§ Task goal
Across the entries below, how many lines contain the word "pink"? Give the number alone.

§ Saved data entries

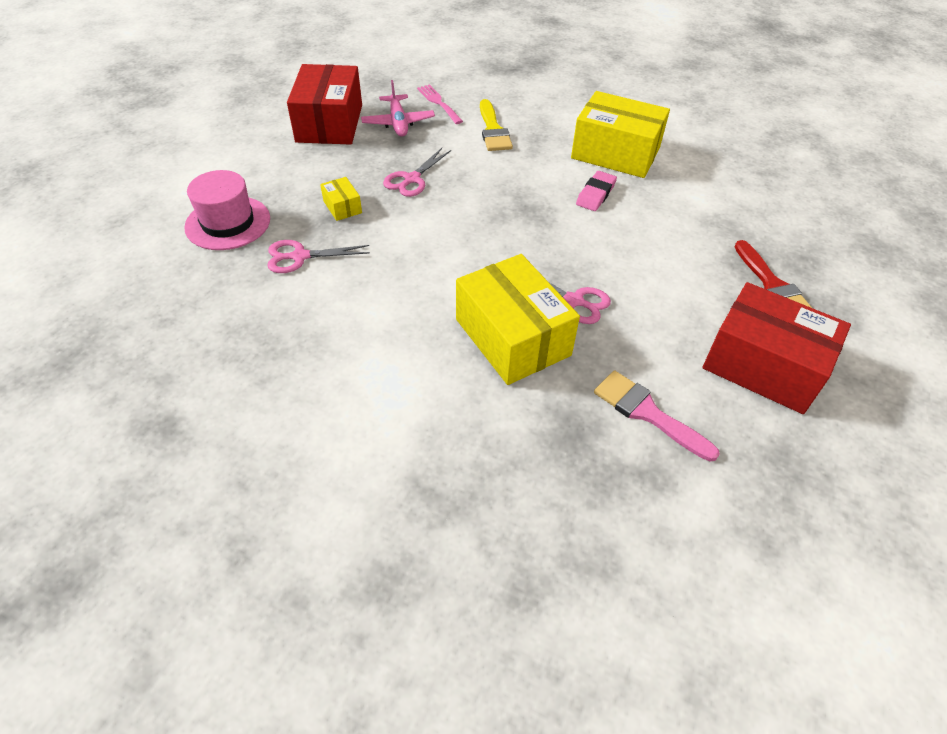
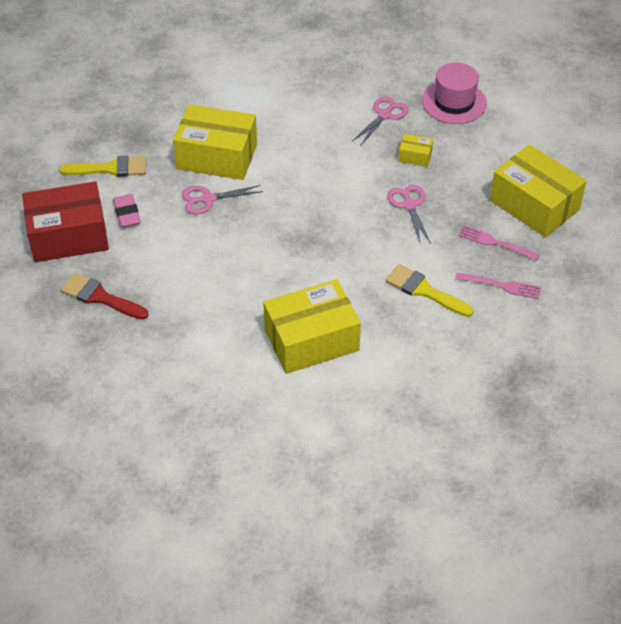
camera: 135 degrees right, 0 degrees up
red box [287,64,362,145] -> yellow box [490,144,587,237]
pink plane [361,80,435,137] -> pink fork [458,225,540,261]
pink eraser [576,171,617,211] -> pink eraser moved to [113,194,141,227]
pink brush [594,371,720,461] -> yellow brush [59,156,146,177]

§ Response below
3